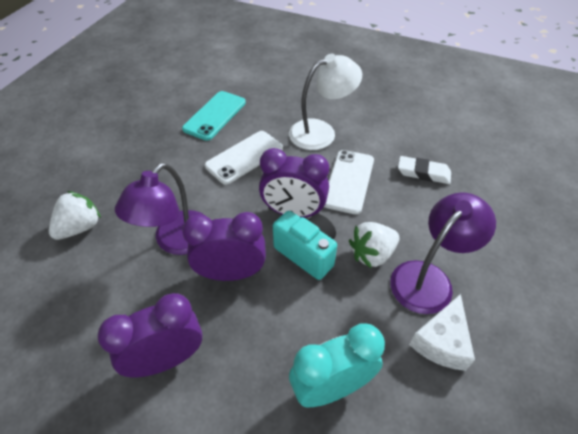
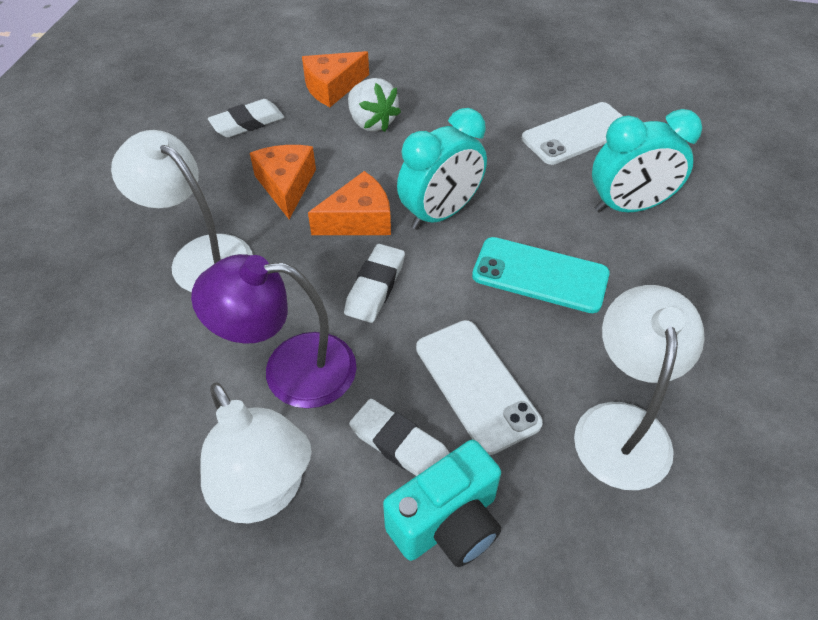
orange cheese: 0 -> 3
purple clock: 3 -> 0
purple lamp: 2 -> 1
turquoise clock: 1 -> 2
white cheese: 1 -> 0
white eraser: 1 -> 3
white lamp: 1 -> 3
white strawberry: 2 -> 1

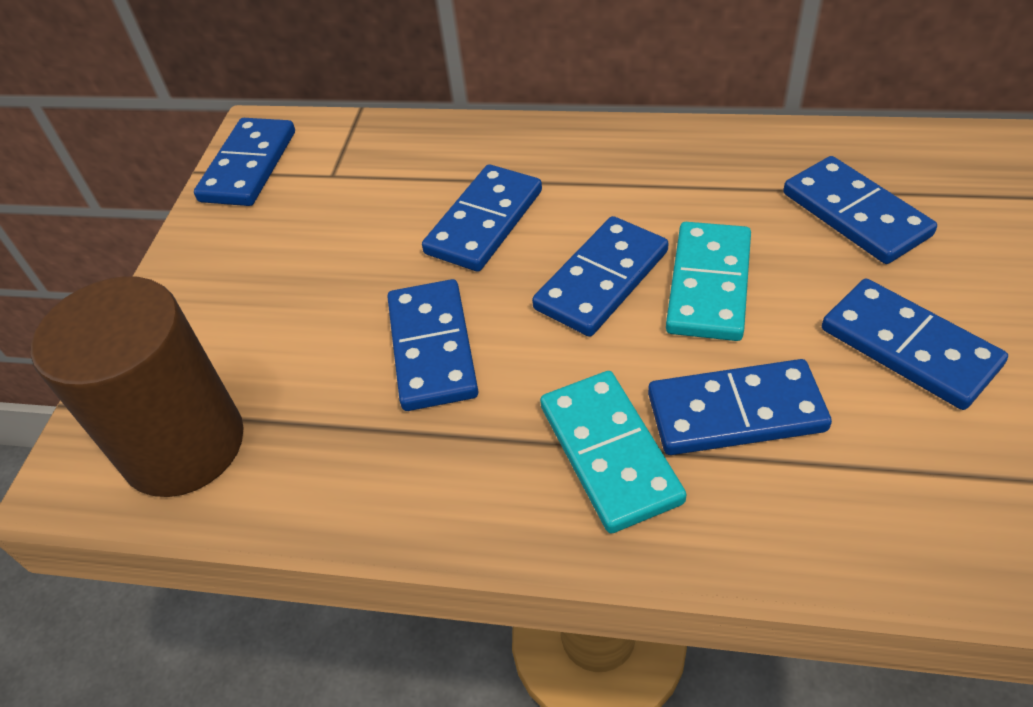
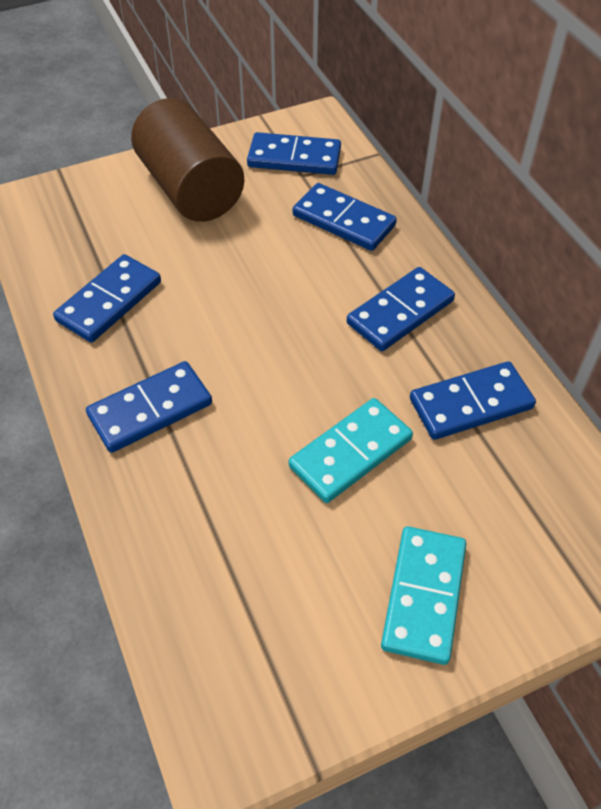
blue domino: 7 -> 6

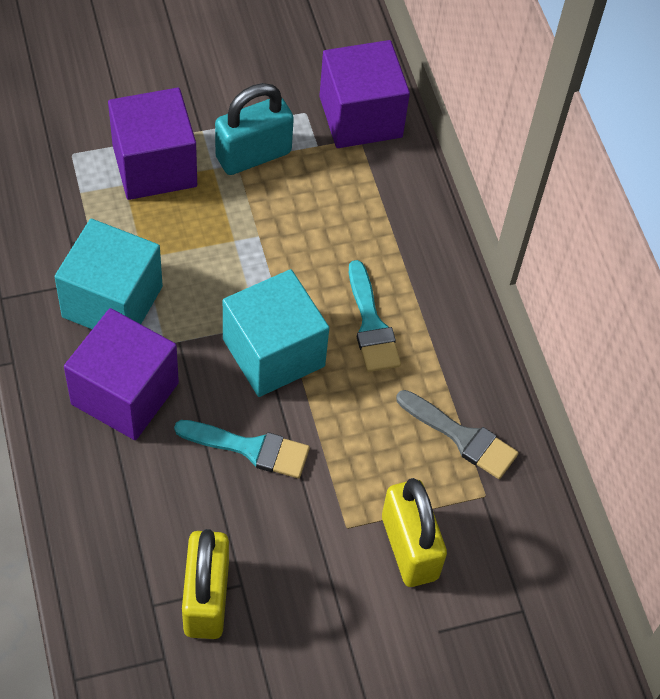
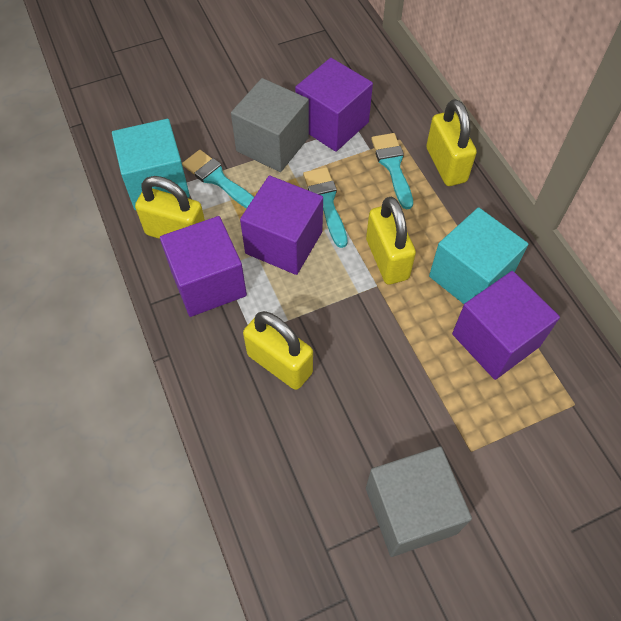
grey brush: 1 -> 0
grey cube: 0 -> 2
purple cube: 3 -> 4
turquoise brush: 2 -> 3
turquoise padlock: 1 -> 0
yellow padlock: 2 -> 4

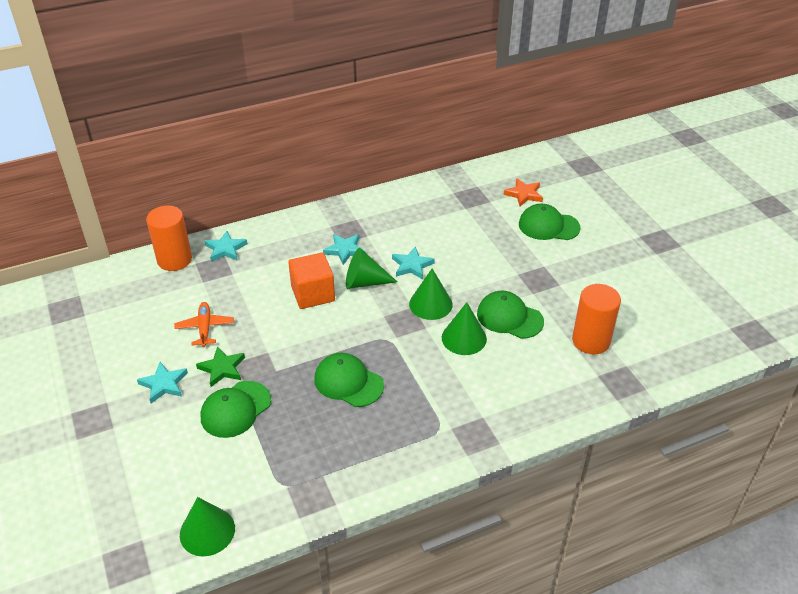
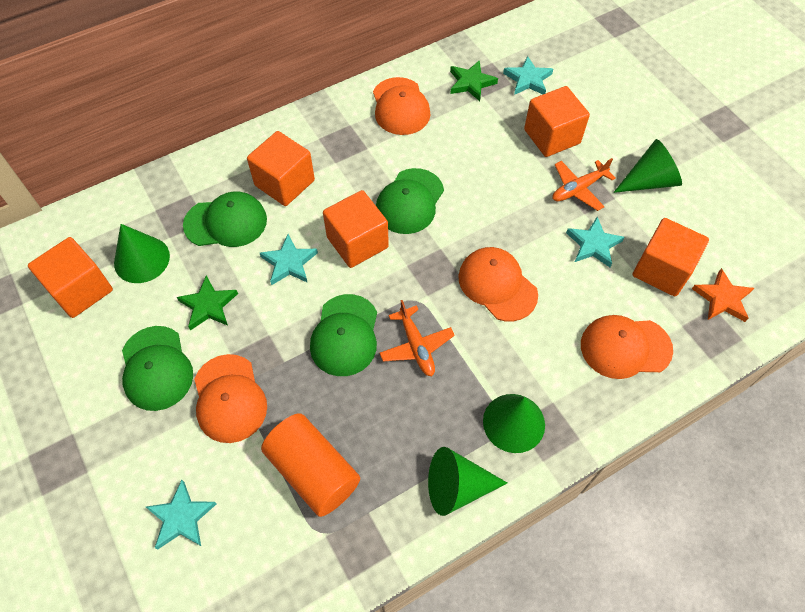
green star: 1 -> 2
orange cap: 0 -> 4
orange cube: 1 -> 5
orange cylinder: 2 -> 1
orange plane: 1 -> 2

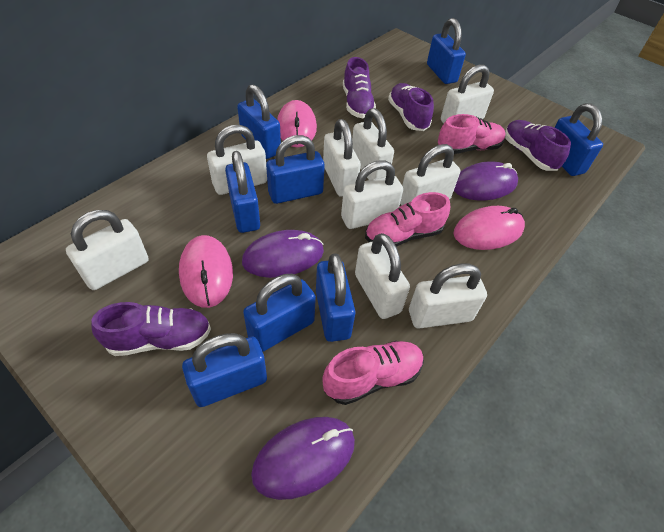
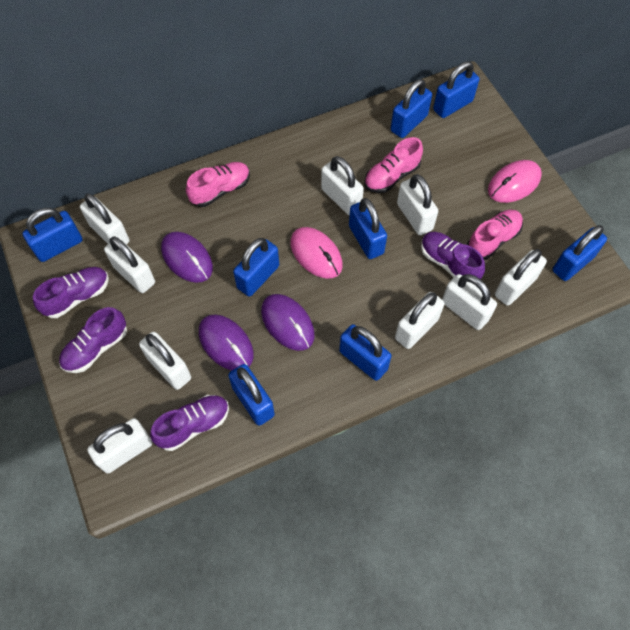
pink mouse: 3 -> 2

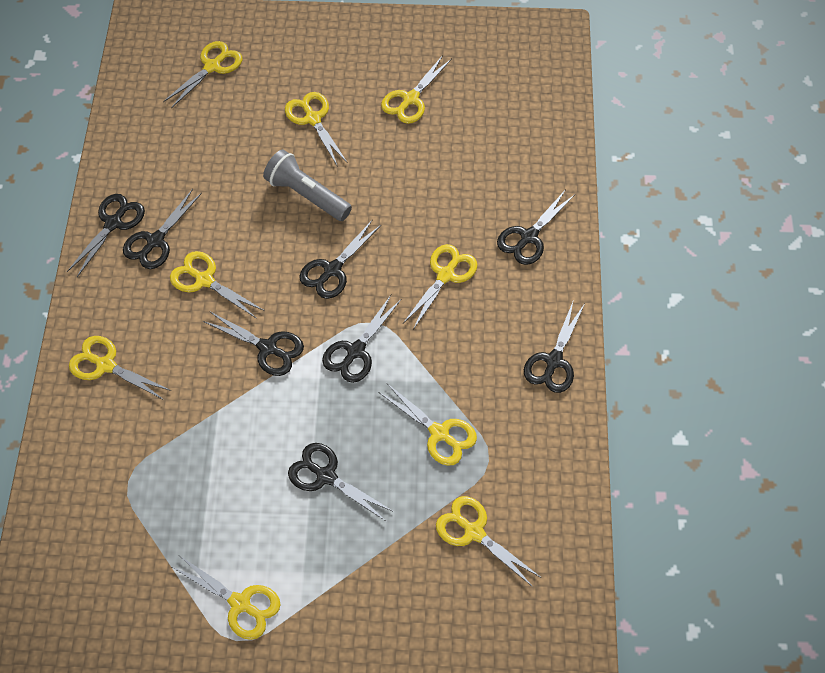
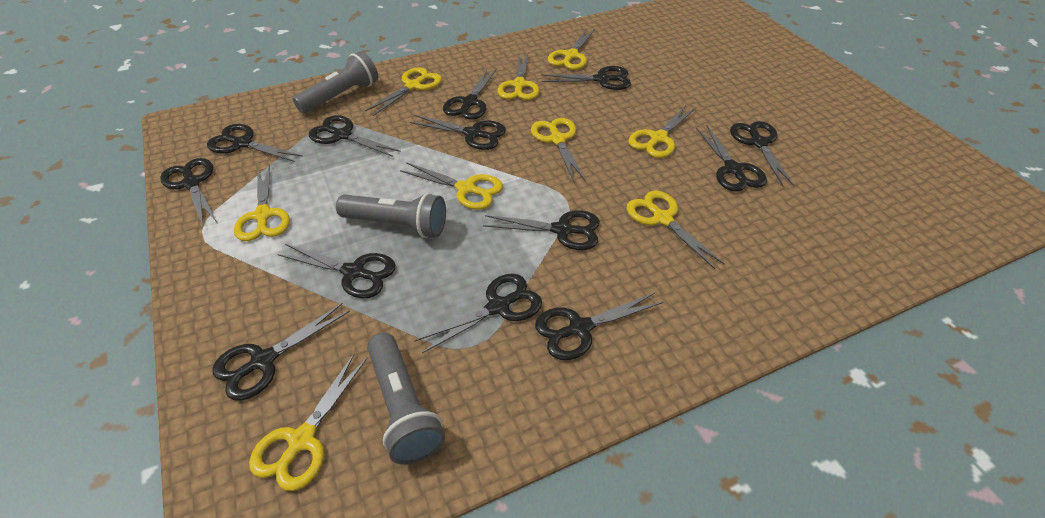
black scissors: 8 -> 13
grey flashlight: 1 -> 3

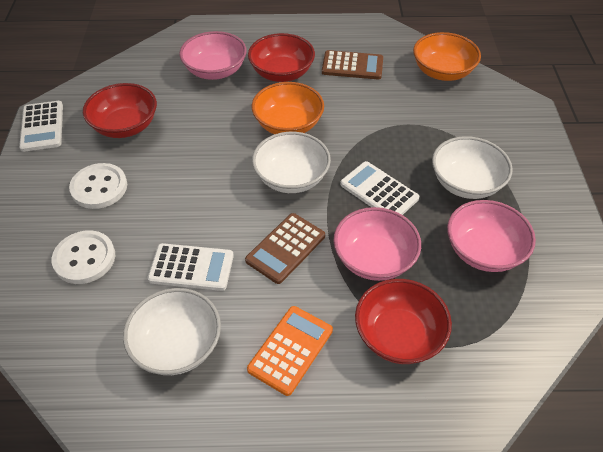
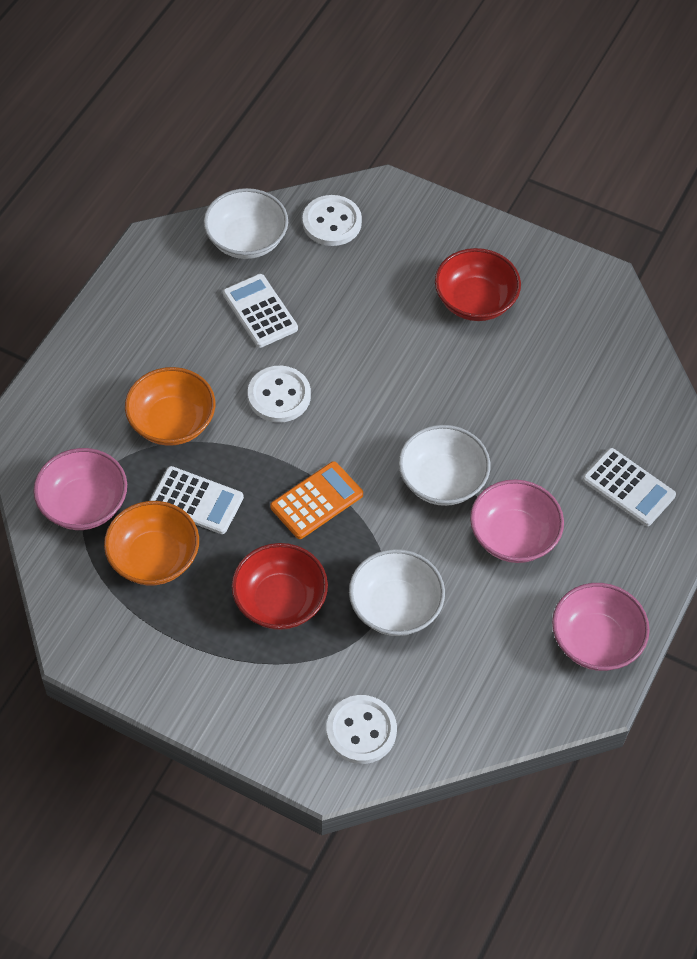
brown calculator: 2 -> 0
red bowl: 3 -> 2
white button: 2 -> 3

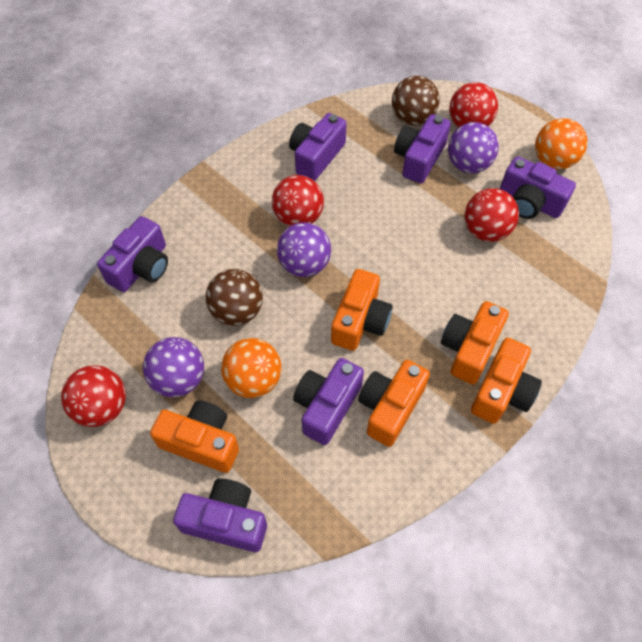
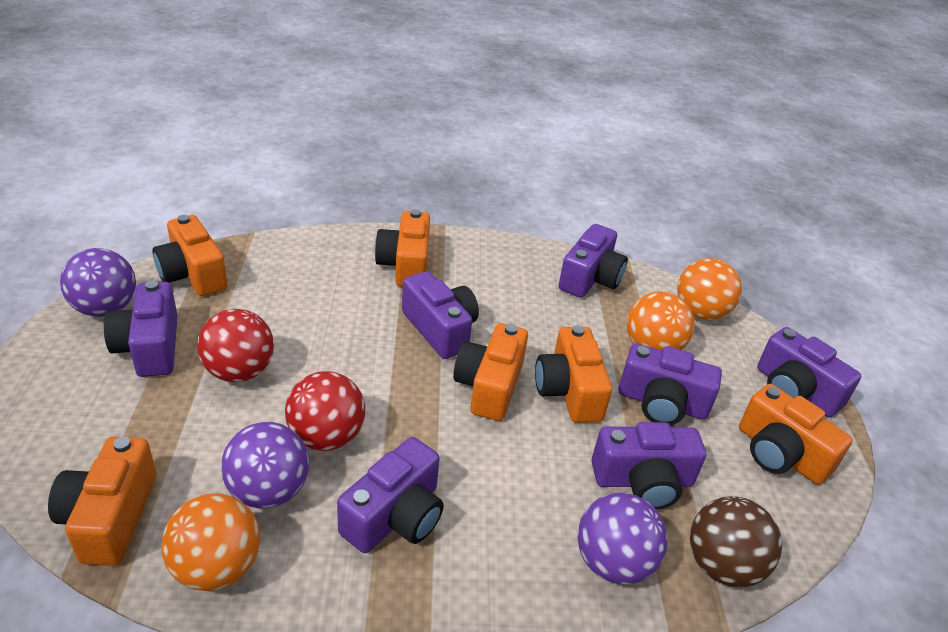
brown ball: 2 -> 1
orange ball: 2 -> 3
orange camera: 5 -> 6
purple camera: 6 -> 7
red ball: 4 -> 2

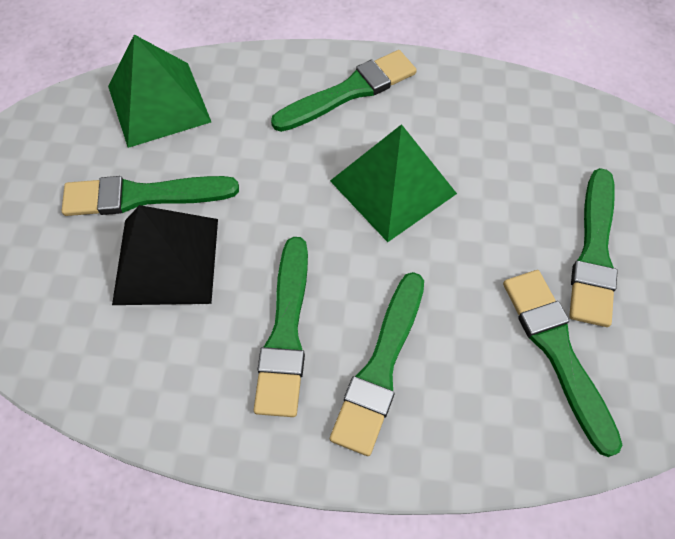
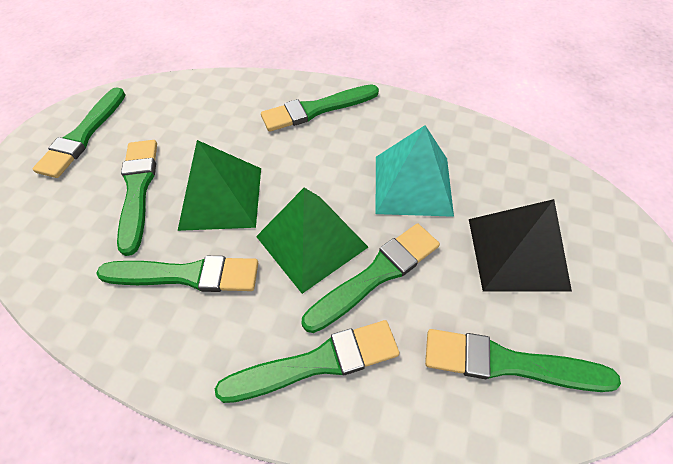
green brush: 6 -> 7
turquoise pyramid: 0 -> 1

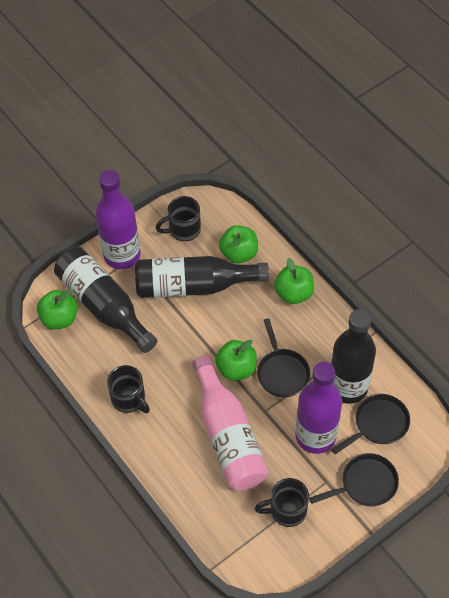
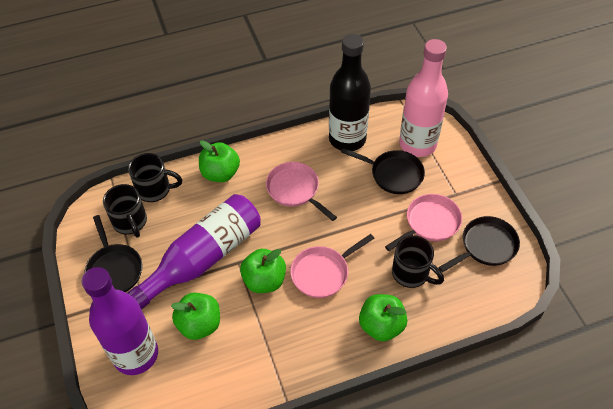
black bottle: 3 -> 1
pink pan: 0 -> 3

About this exercise —
Scan the records above for the word "ball". Show each line in which it appears.

Solution —
brown ball: 2 -> 1
orange ball: 2 -> 3
red ball: 4 -> 2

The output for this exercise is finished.